DATA IN THIS EXERCISE:

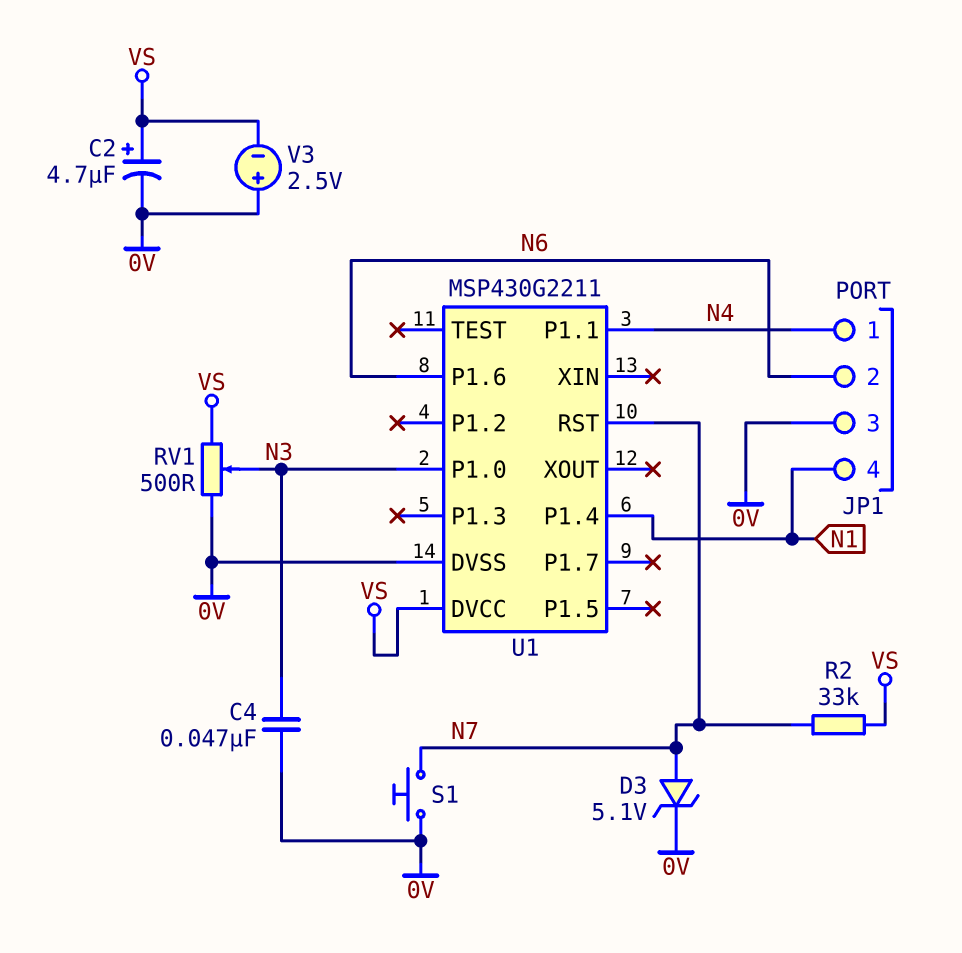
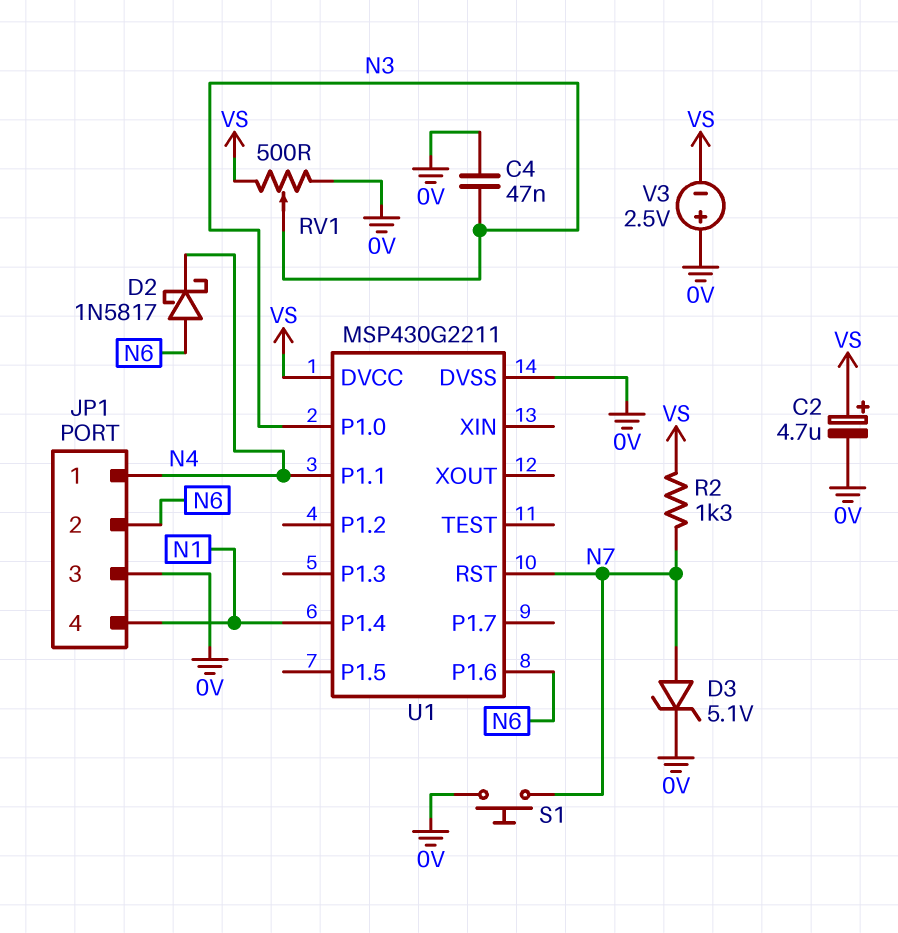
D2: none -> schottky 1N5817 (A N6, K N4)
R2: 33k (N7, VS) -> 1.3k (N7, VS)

==

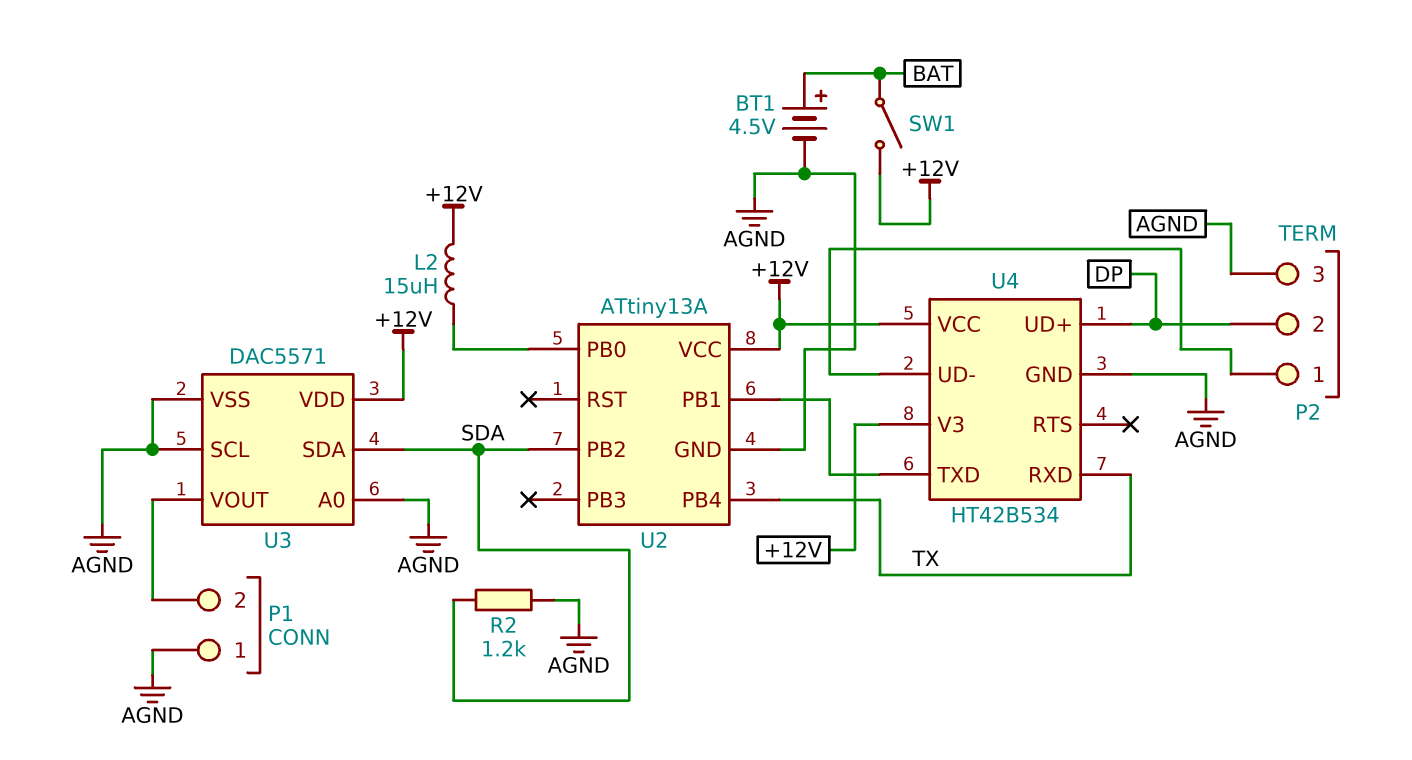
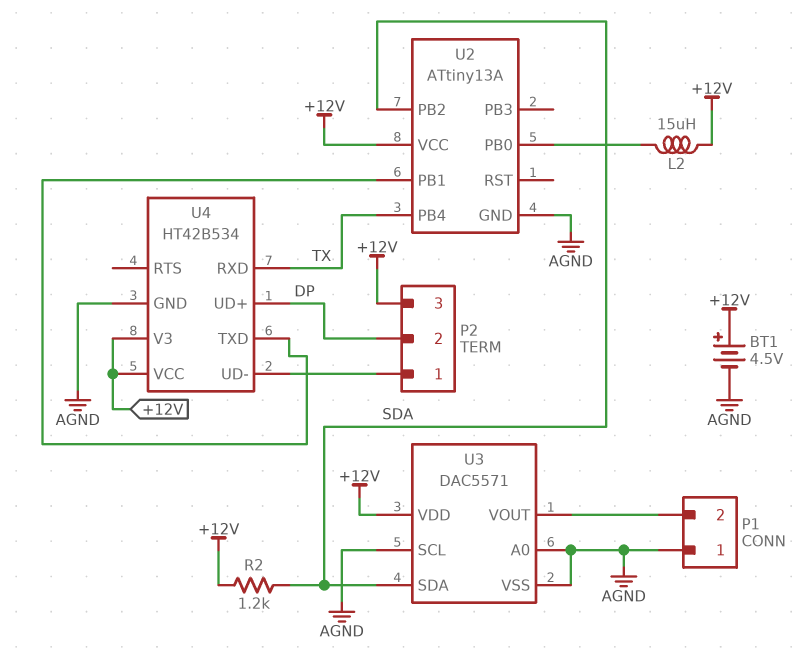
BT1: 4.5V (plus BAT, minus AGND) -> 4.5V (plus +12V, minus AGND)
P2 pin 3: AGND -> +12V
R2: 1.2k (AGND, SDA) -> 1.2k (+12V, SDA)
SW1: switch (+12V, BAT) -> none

REQUIRED ACTION: Whichever lines of the material hold the word "AGND", find and copy them.

RESULT BELOW:
BT1: 4.5V (plus BAT, minus AGND) -> 4.5V (plus +12V, minus AGND)
P2 pin 3: AGND -> +12V
R2: 1.2k (AGND, SDA) -> 1.2k (+12V, SDA)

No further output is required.